**EXERCISE:** Excluding pictures, give the entries again exactly as they appear.

**Scene difference descriptions:**
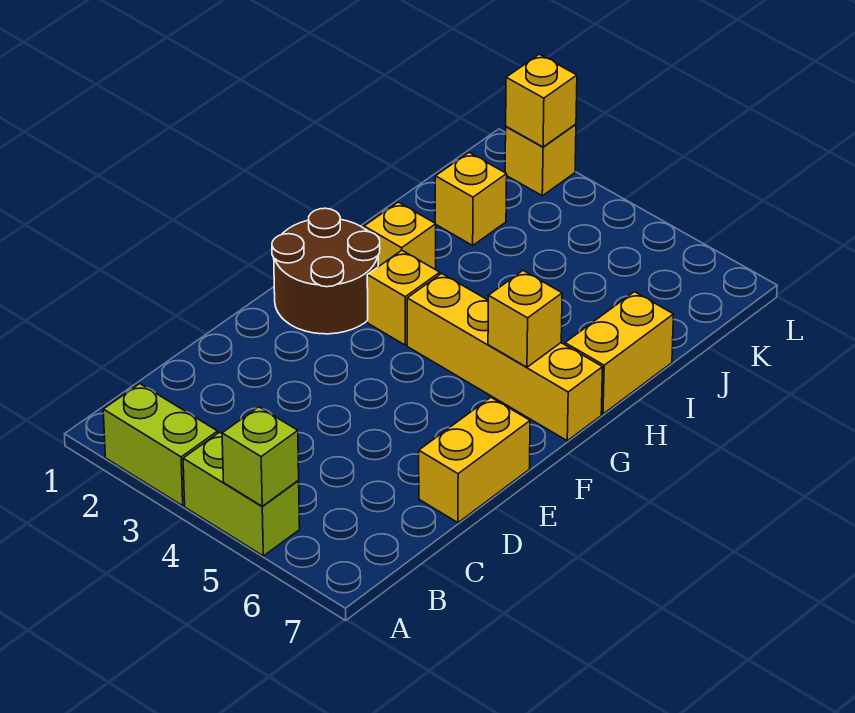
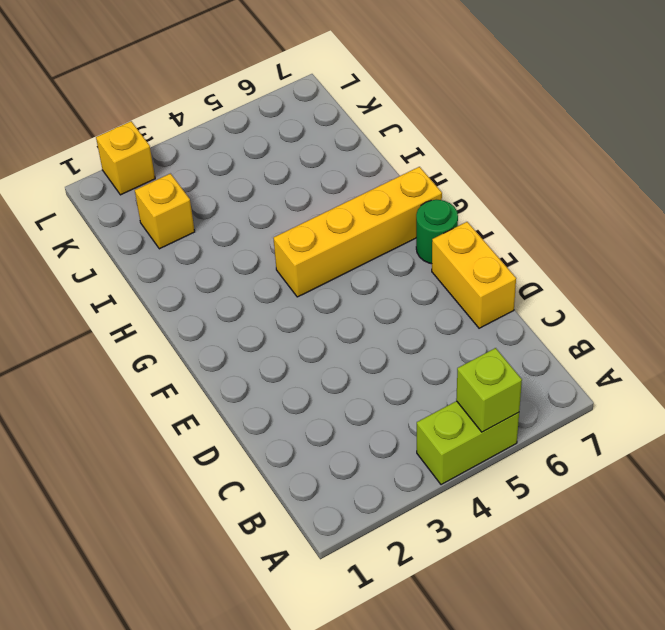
green round brick F7 level 1 -> none
none -> lime brick A2:A3 level 1
none -> brown round brick F1:G2 level 1
none -> yellow brick G3 level 1

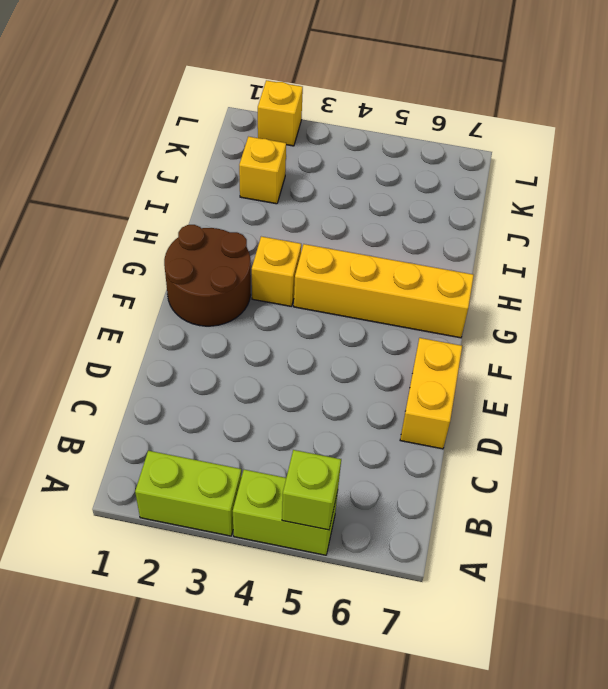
none -> yellow brick H2 level 1
none -> yellow brick H7:I7 level 1
none -> yellow brick G6 level 2

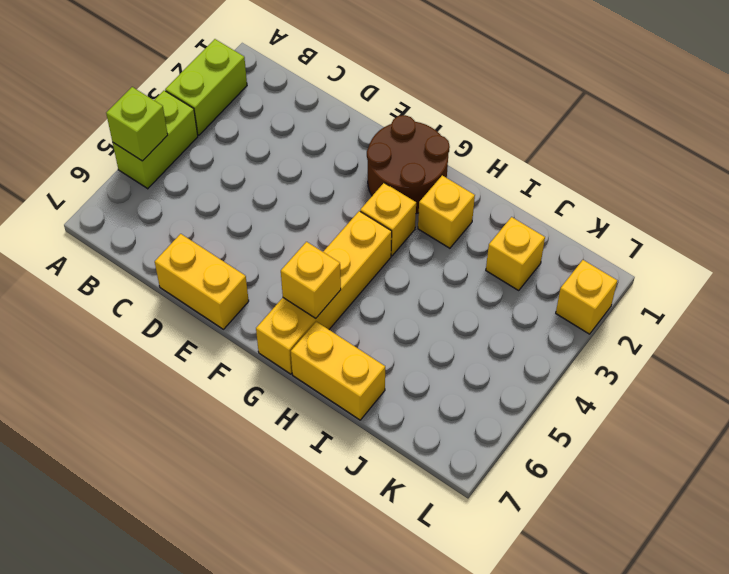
none -> yellow brick L2 level 2

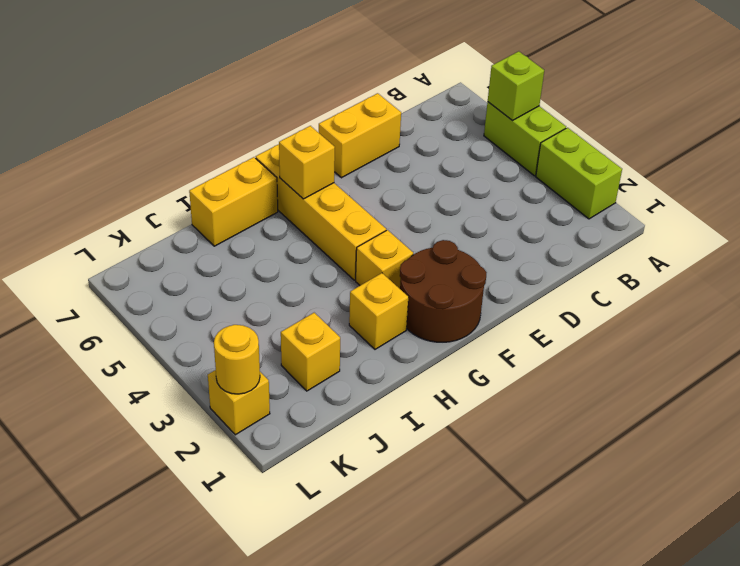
yellow round brick L2 level 2 -> yellow brick L2 level 2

**RESULT OF THE EXERCISE:**
green round brick F7 level 1 -> none
none -> lime brick A2:A3 level 1
none -> brown round brick F1:G2 level 1
none -> yellow brick G3 level 1

none -> yellow brick H2 level 1
none -> yellow brick H7:I7 level 1
none -> yellow brick G6 level 2

none -> yellow brick L2 level 2

yellow round brick L2 level 2 -> yellow brick L2 level 2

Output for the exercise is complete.